(DATA EXTRACT begins)
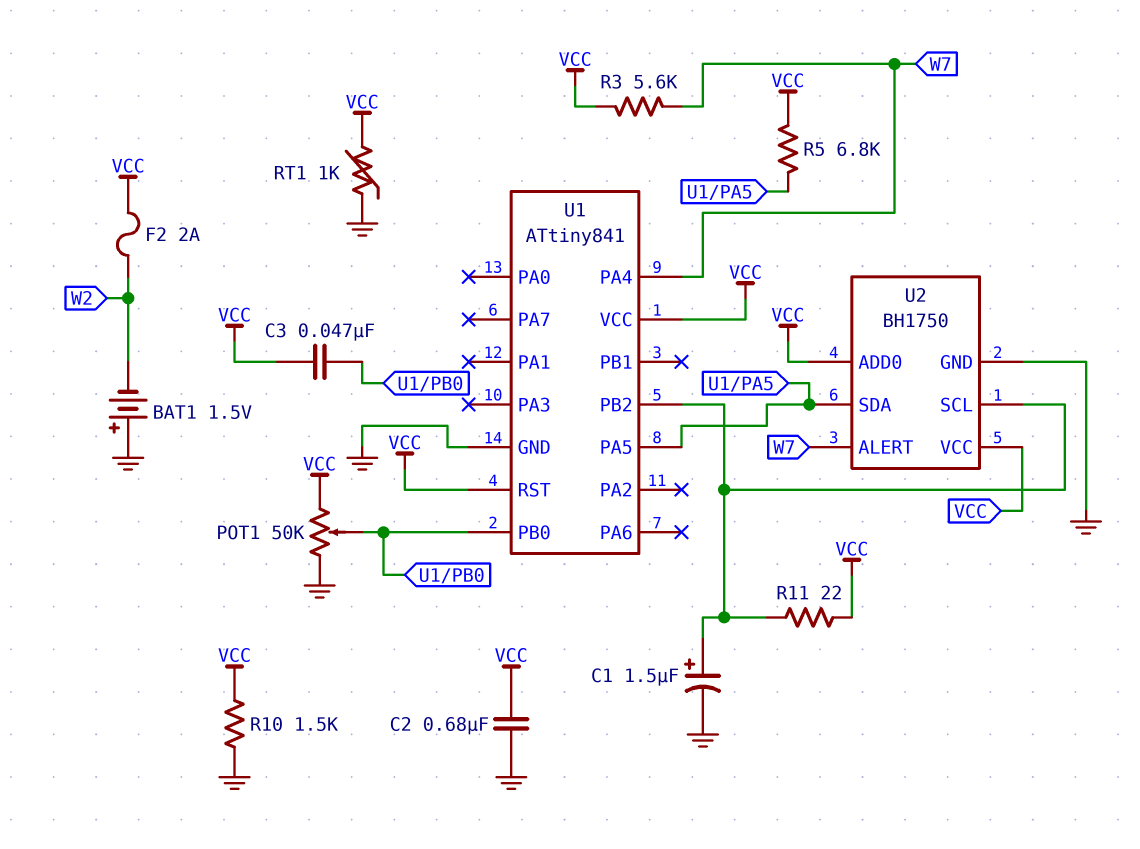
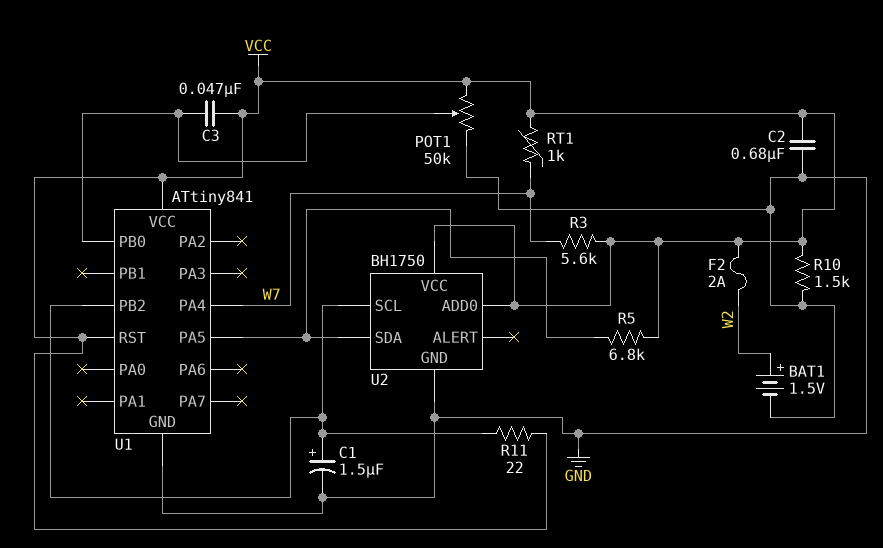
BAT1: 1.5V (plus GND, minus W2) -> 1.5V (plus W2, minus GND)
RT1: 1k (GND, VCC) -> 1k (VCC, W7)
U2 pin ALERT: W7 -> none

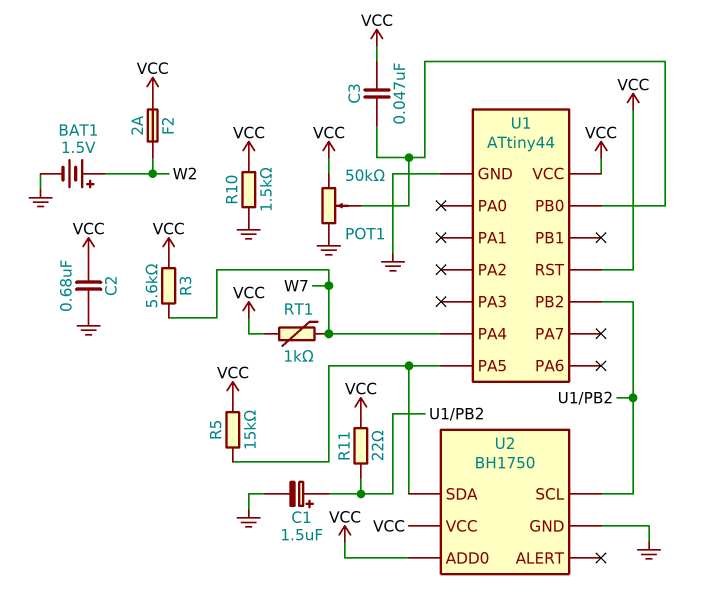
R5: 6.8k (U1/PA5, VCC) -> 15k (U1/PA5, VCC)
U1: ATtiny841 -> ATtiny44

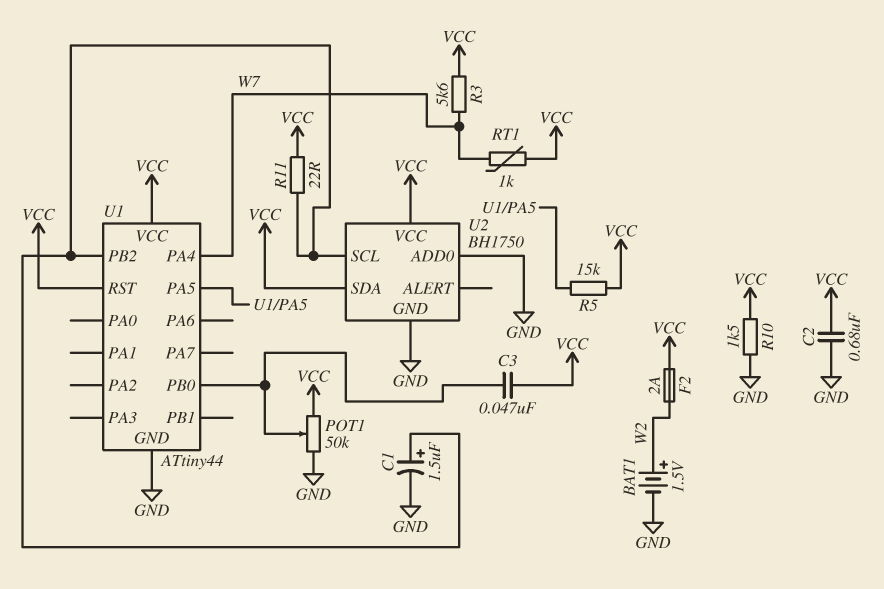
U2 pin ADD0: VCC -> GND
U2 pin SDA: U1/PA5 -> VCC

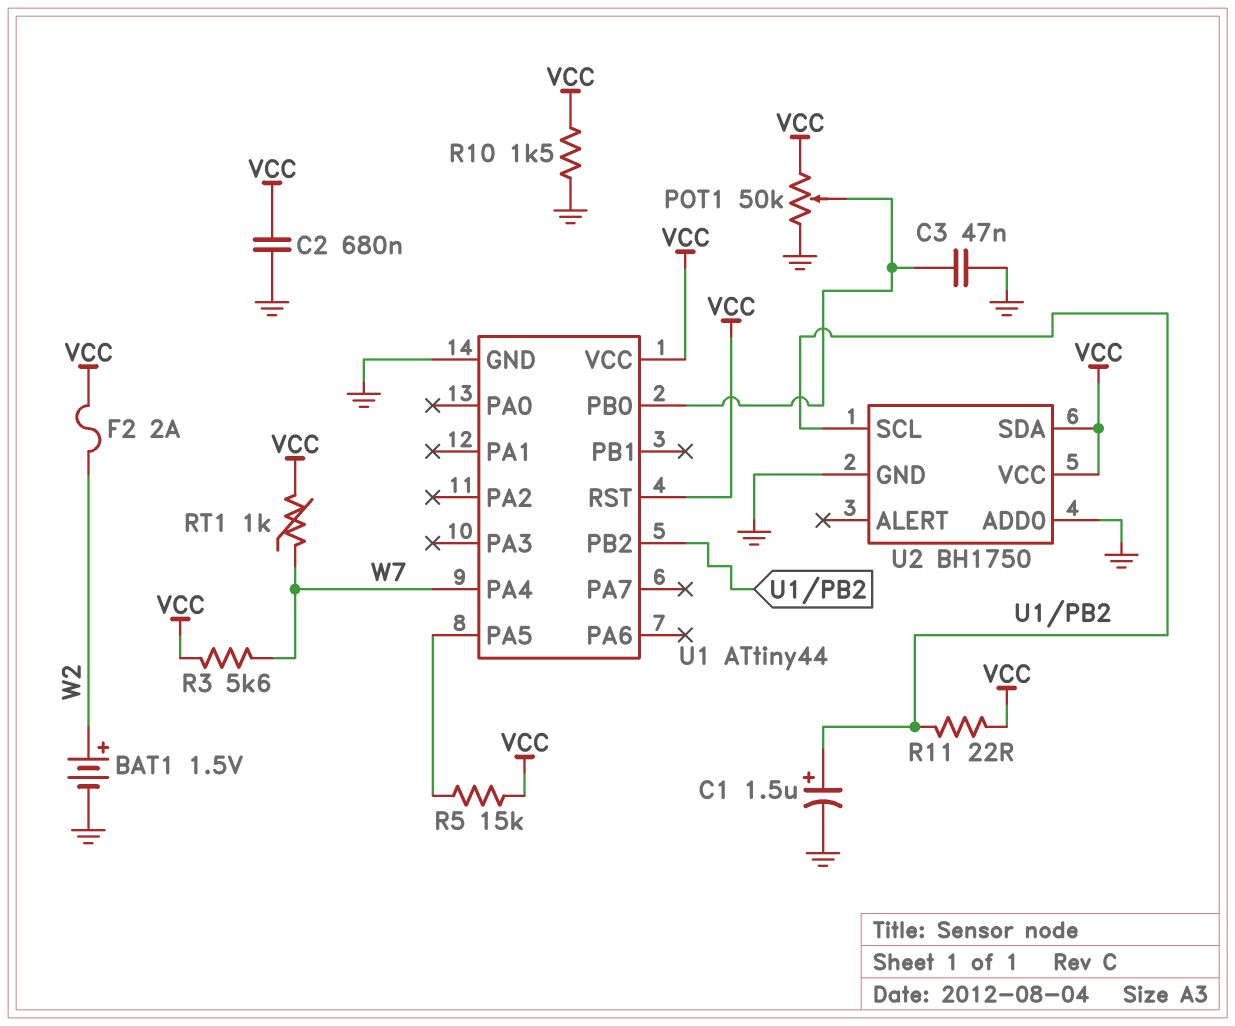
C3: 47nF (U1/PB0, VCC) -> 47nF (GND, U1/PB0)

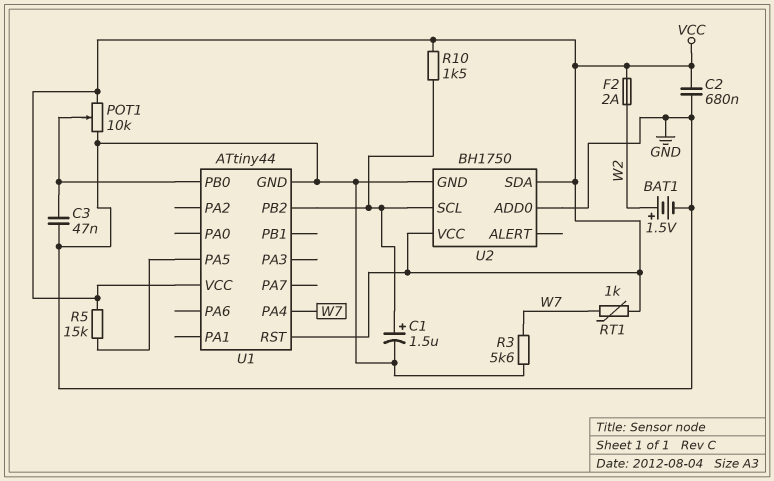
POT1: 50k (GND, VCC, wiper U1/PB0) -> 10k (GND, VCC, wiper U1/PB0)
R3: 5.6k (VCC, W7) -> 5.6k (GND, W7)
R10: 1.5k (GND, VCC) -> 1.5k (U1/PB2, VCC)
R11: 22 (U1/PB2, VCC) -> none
(DATA EXTRACT ends)
(DATA EXTRACT begins)
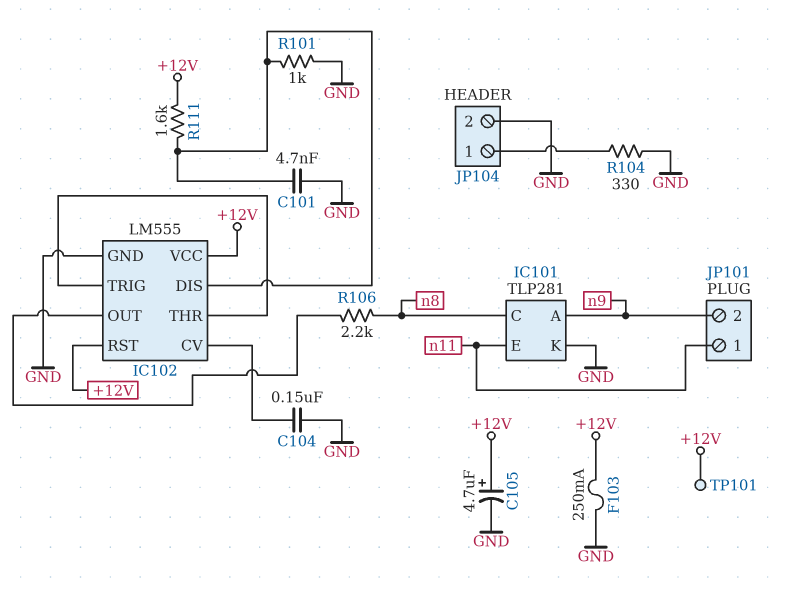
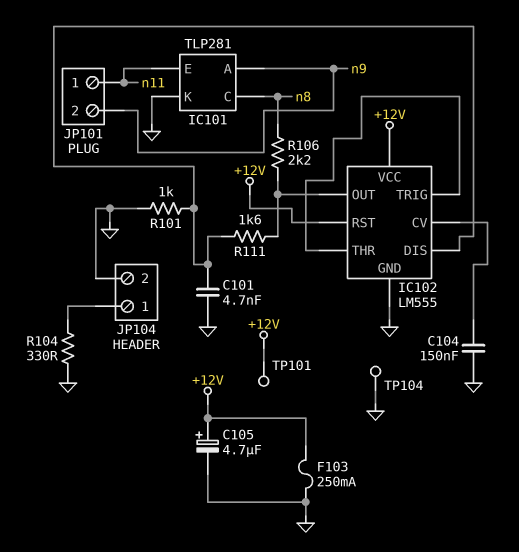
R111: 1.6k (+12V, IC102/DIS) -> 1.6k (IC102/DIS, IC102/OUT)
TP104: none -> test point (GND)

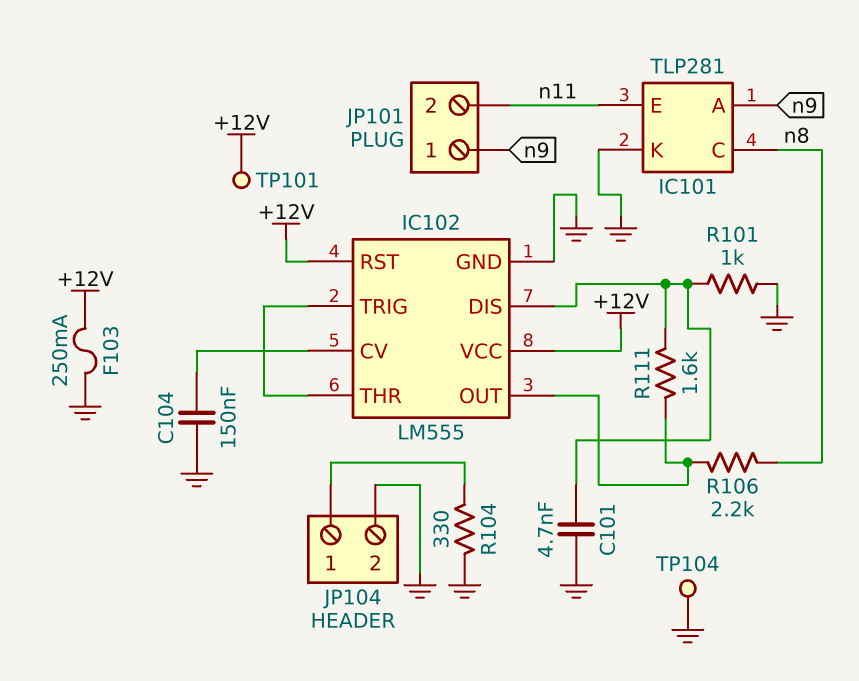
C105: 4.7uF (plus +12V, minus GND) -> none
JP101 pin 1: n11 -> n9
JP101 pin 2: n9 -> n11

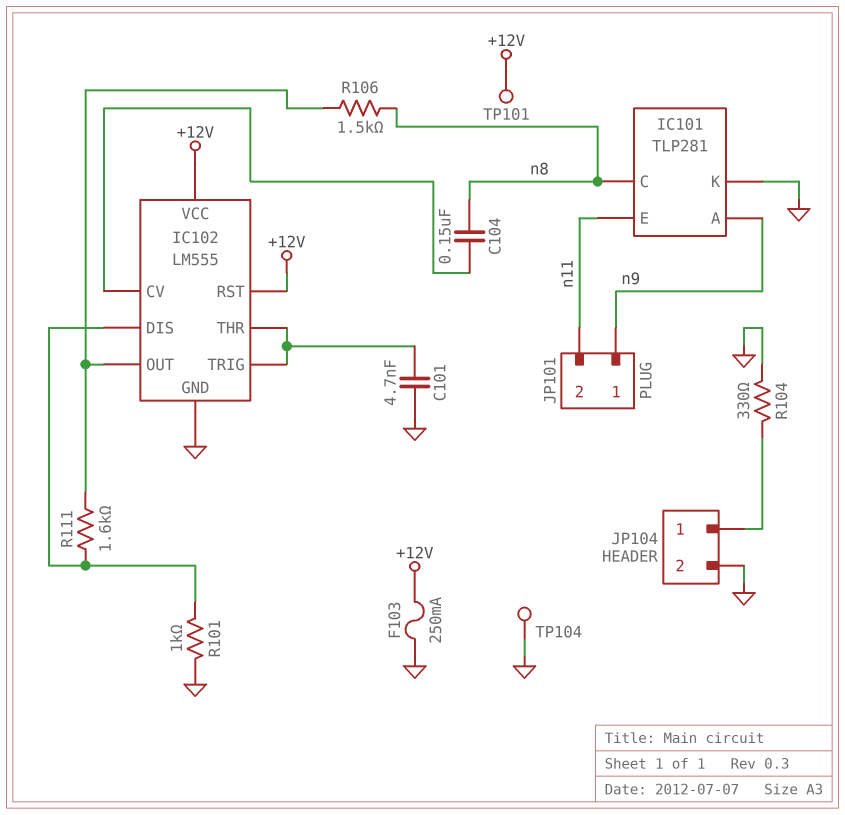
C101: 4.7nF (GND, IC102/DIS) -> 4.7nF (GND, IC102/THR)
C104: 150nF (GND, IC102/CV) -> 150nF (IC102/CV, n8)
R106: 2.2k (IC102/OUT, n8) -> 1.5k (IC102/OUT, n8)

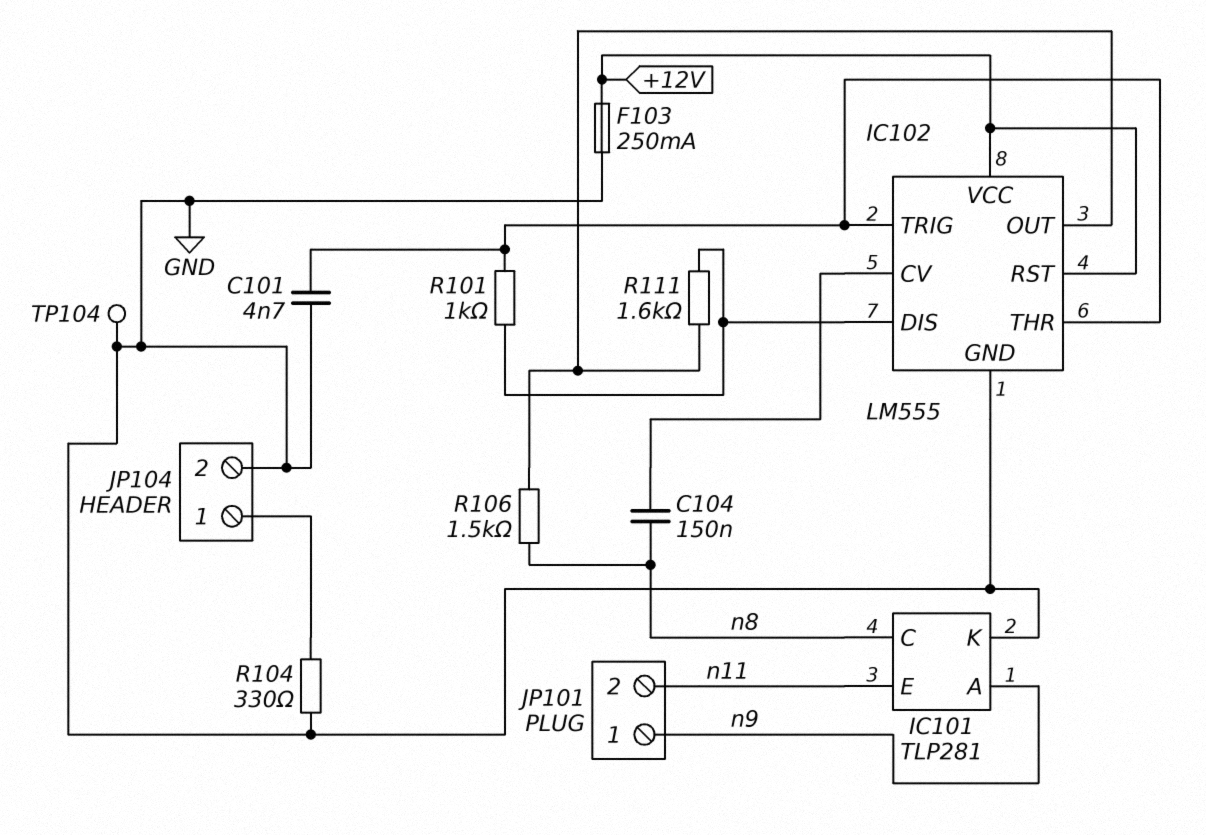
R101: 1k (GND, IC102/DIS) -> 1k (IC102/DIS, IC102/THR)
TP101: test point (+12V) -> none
(DATA EXTRACT ends)
WHAT IS EXPECTED: Bring together each line above where the string "plus" turns up.

FINISHED TASK:
BAT1: 1.5V (plus GND, minus W2) -> 1.5V (plus W2, minus GND)
C105: 4.7uF (plus +12V, minus GND) -> none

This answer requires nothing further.